Task to complete — Please give back each line below unchanged; none of the pictures should appear.

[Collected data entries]
>>>>>

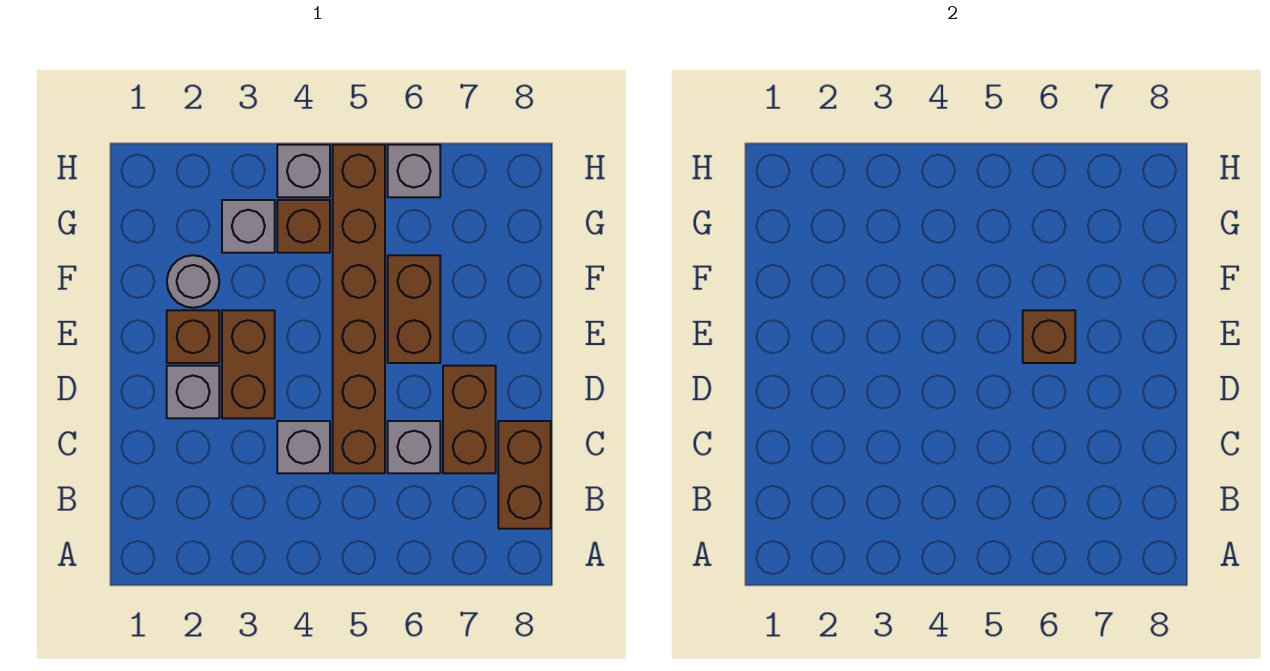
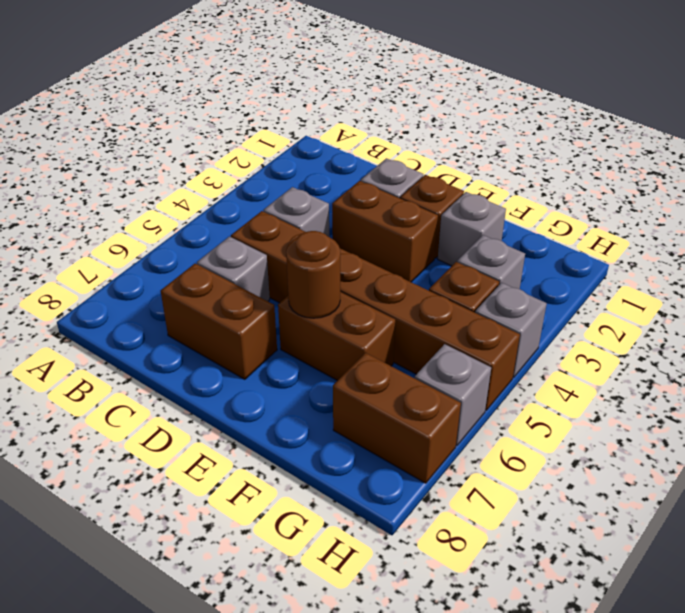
brown brick B8:C8 level 1 -> brown brick G7:H7 level 1
brown brick E6 level 2 -> brown round brick E6 level 2
grey round brick F2 level 1 -> grey brick F2 level 1

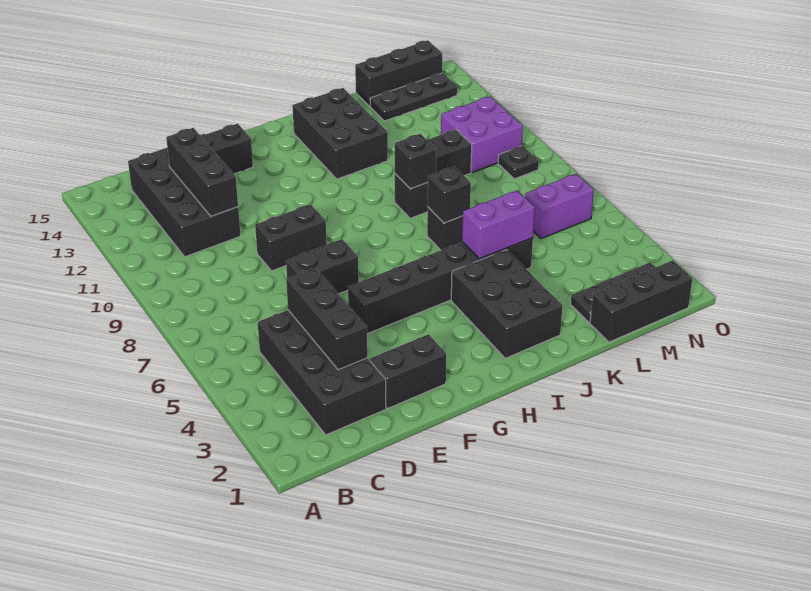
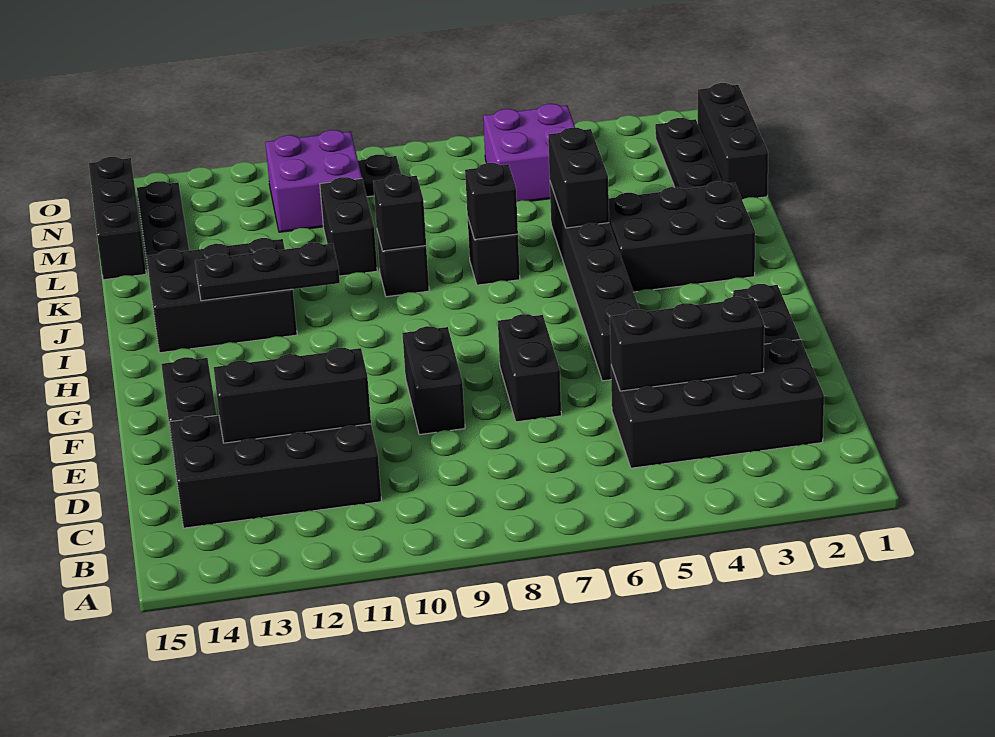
none -> black plate I11:I13 level 2
purple brick J5:K5 level 2 -> black brick J5:K5 level 2
purple brick M6:N6 level 1 -> purple brick M5:N6 level 1

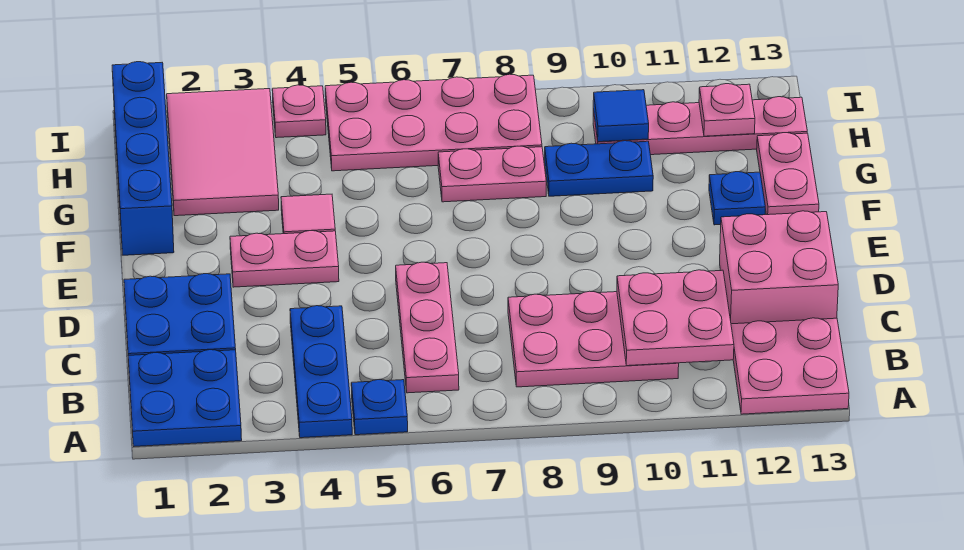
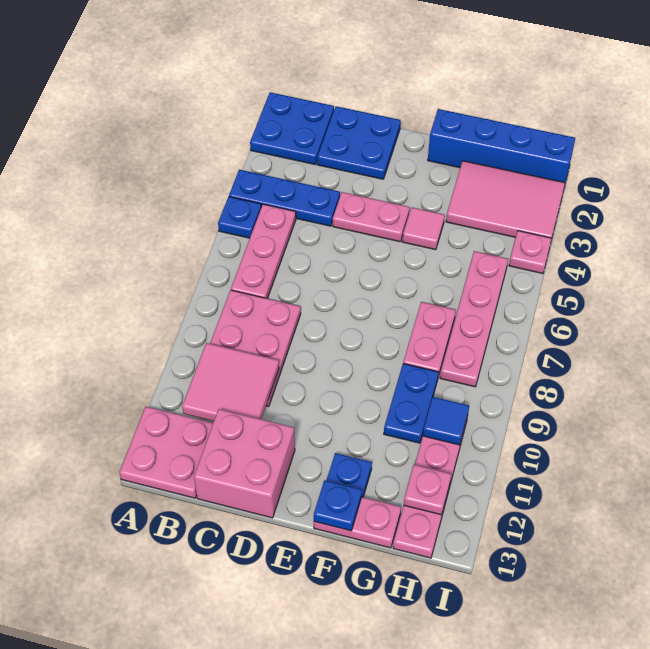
pink plate B6:D6 level 1 -> pink plate B5:B7 level 1
pink plate B10:C11 level 2 -> pink tile B10:C11 level 2
pink plate E3:E4 level 1 -> pink plate D4:E4 level 1
none -> blue plate F13 level 2
pink plate H5:I8 level 1 -> pink plate H5:H8 level 1

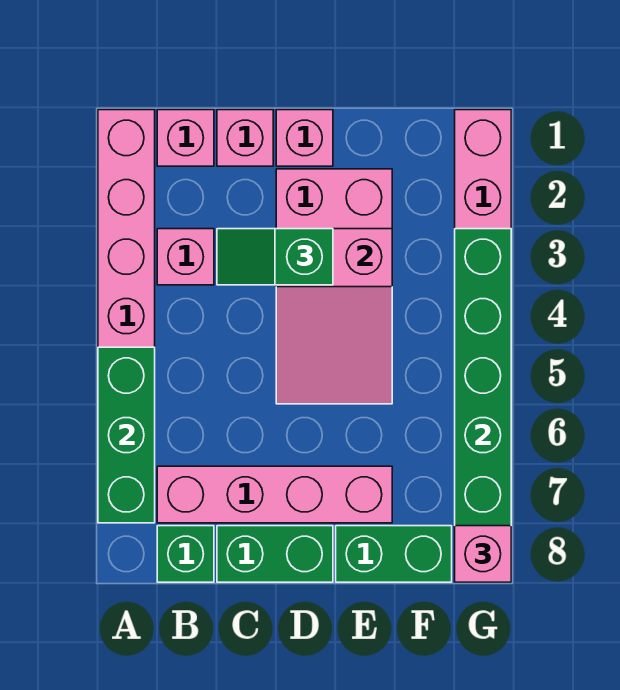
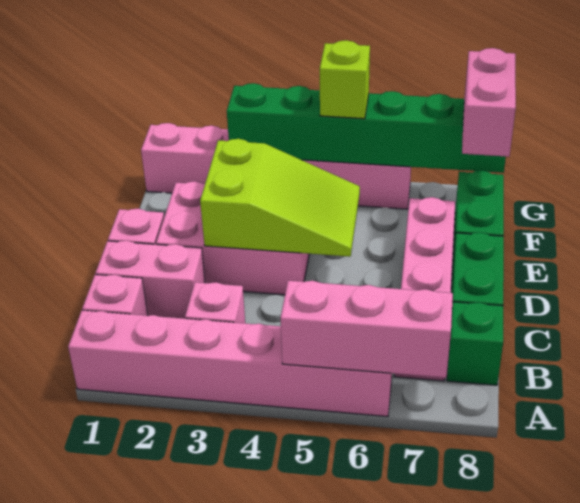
green brick A5:A7 level 2 -> pink brick A5:A7 level 2
pink brick C1 level 1 -> pink brick C1:C2 level 1
green slope C3:D3 level 3 top D -> none
pink slope D3:E5 level 2 top 3 -> lime slope D3:E5 level 2 top 3
none -> lime brick G5 level 3
pink brick G8 level 3 -> pink brick F8:G8 level 3

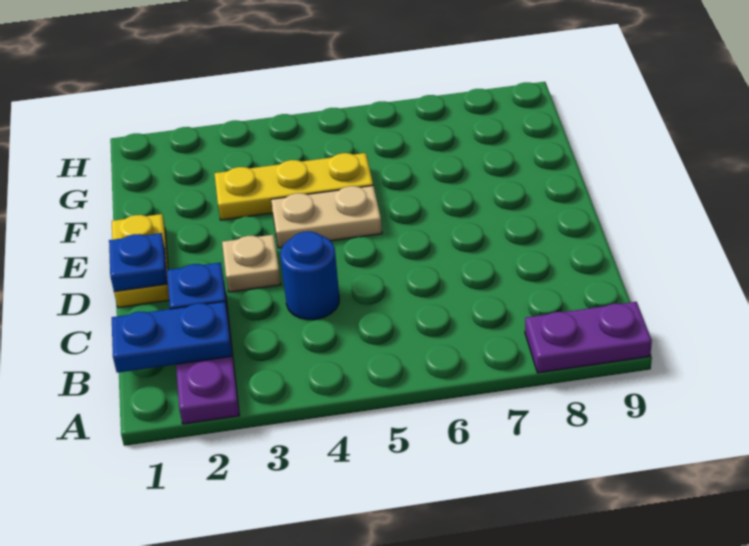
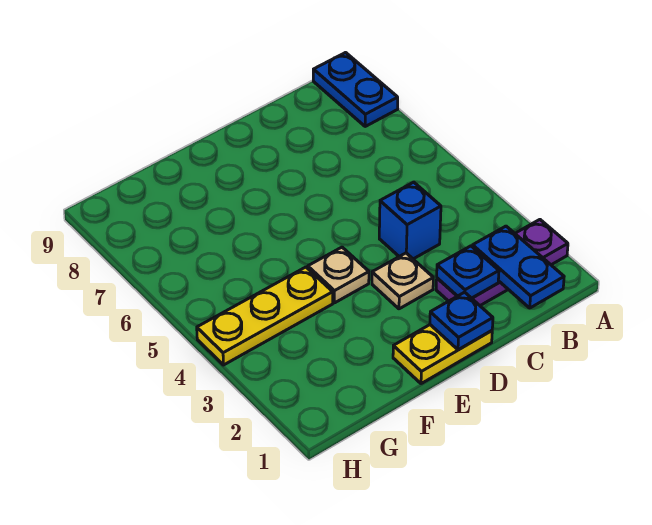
purple plate A8:A9 level 1 -> blue plate A8:A9 level 1
blue round brick C4 level 1 -> blue brick C4 level 1
tan plate E4:E5 level 1 -> tan plate E4 level 1
yellow plate F3:F5 level 1 -> yellow plate F4:H4 level 1

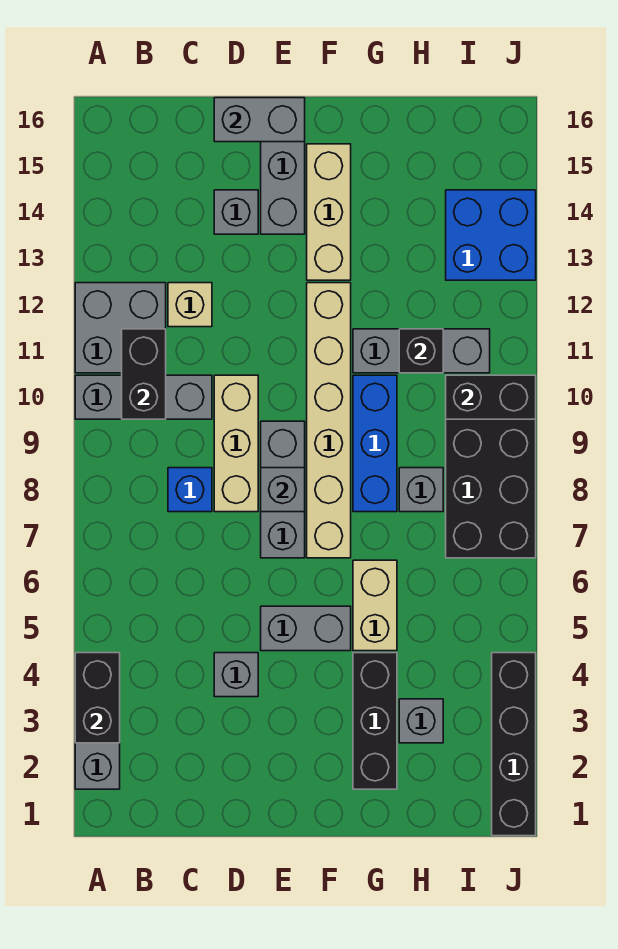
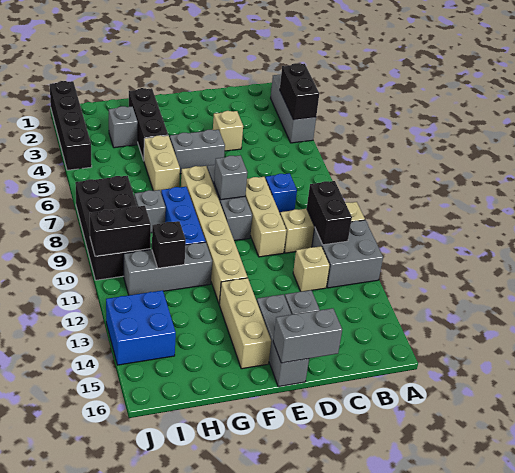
grey brick A10:C10 level 1 -> tan brick A10:C10 level 1
grey brick D4 level 1 -> tan brick D4 level 1

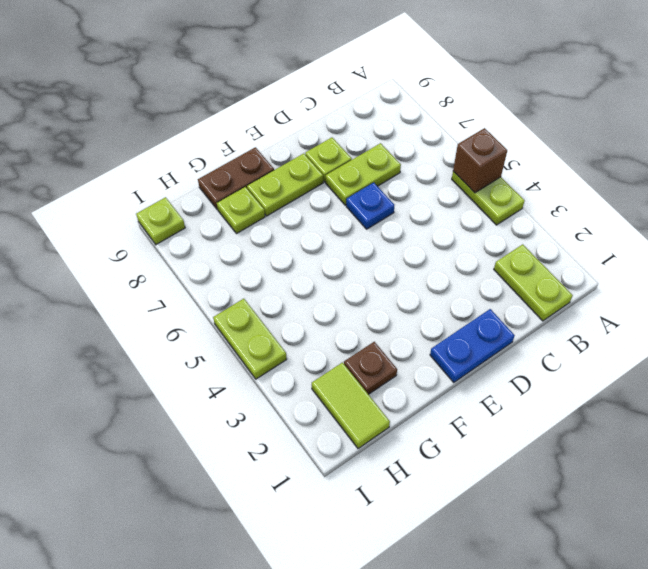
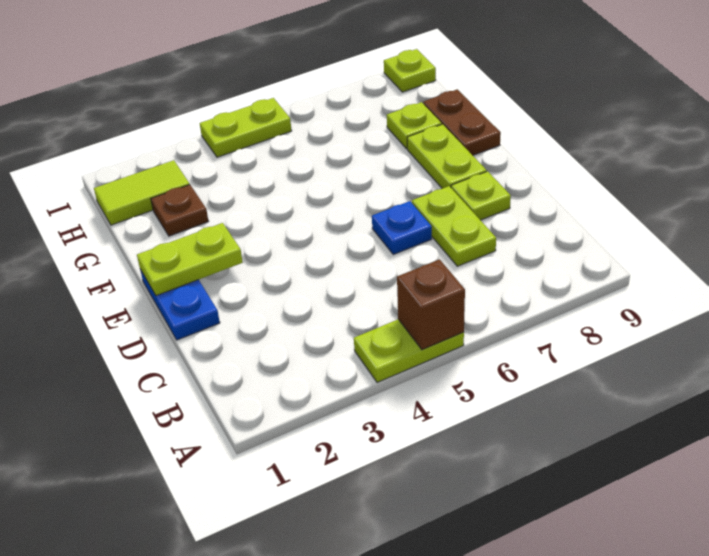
lime plate B1:B2 level 1 -> lime plate E1:E2 level 2

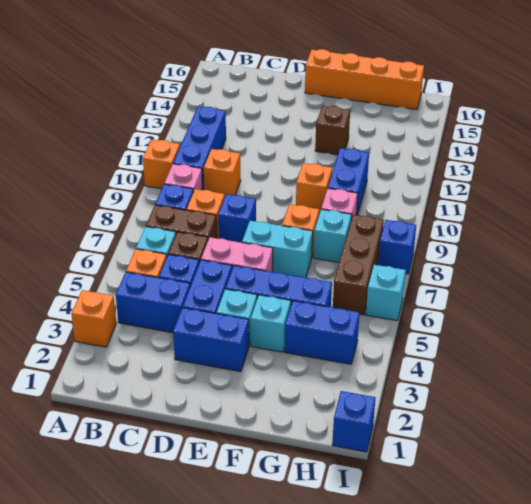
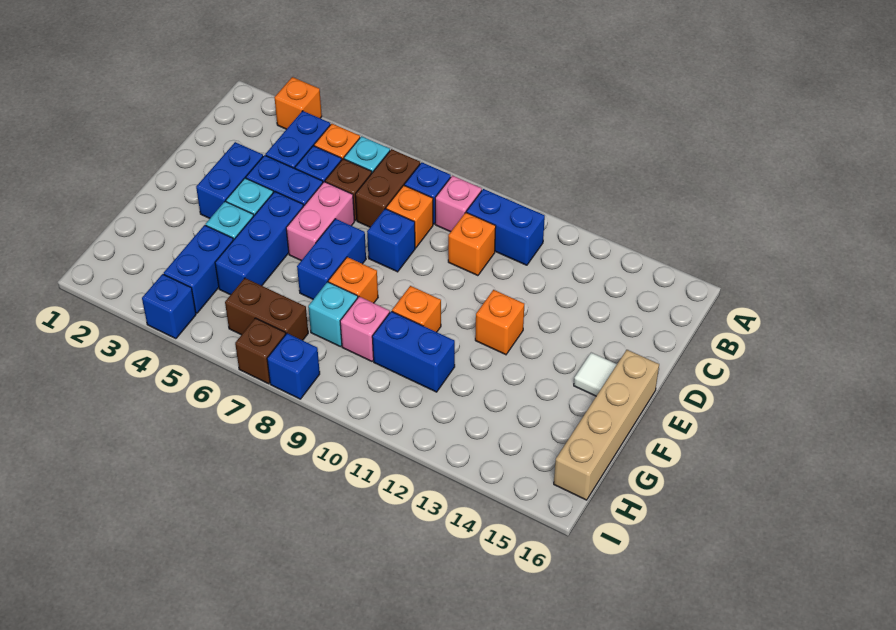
orange brick A10 level 1 -> orange brick E12 level 1
blue brick B10:B12 level 1 -> blue brick B10:B11 level 1
cyan brick E7:F7 level 1 -> blue brick E7:F7 level 1
none -> white tile E15 level 1
orange brick E16:H16 level 1 -> tan brick E16:H16 level 1
brown brick F13 level 1 -> brown brick I7 level 1
brown brick H6:H8 level 1 -> brown brick H6:H7 level 1
blue brick I1 level 1 -> blue brick I4 level 1
cyan brick I6 level 1 -> none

<<<<<

Output for this task —
brown brick B8:C8 level 1 -> brown brick G7:H7 level 1
brown brick E6 level 2 -> brown round brick E6 level 2
grey round brick F2 level 1 -> grey brick F2 level 1

none -> black plate I11:I13 level 2
purple brick J5:K5 level 2 -> black brick J5:K5 level 2
purple brick M6:N6 level 1 -> purple brick M5:N6 level 1

pink plate B6:D6 level 1 -> pink plate B5:B7 level 1
pink plate B10:C11 level 2 -> pink tile B10:C11 level 2
pink plate E3:E4 level 1 -> pink plate D4:E4 level 1
none -> blue plate F13 level 2
pink plate H5:I8 level 1 -> pink plate H5:H8 level 1

green brick A5:A7 level 2 -> pink brick A5:A7 level 2
pink brick C1 level 1 -> pink brick C1:C2 level 1
green slope C3:D3 level 3 top D -> none
pink slope D3:E5 level 2 top 3 -> lime slope D3:E5 level 2 top 3
none -> lime brick G5 level 3
pink brick G8 level 3 -> pink brick F8:G8 level 3

purple plate A8:A9 level 1 -> blue plate A8:A9 level 1
blue round brick C4 level 1 -> blue brick C4 level 1
tan plate E4:E5 level 1 -> tan plate E4 level 1
yellow plate F3:F5 level 1 -> yellow plate F4:H4 level 1

grey brick A10:C10 level 1 -> tan brick A10:C10 level 1
grey brick D4 level 1 -> tan brick D4 level 1

lime plate B1:B2 level 1 -> lime plate E1:E2 level 2

orange brick A10 level 1 -> orange brick E12 level 1
blue brick B10:B12 level 1 -> blue brick B10:B11 level 1
cyan brick E7:F7 level 1 -> blue brick E7:F7 level 1
none -> white tile E15 level 1
orange brick E16:H16 level 1 -> tan brick E16:H16 level 1
brown brick F13 level 1 -> brown brick I7 level 1
brown brick H6:H8 level 1 -> brown brick H6:H7 level 1
blue brick I1 level 1 -> blue brick I4 level 1
cyan brick I6 level 1 -> none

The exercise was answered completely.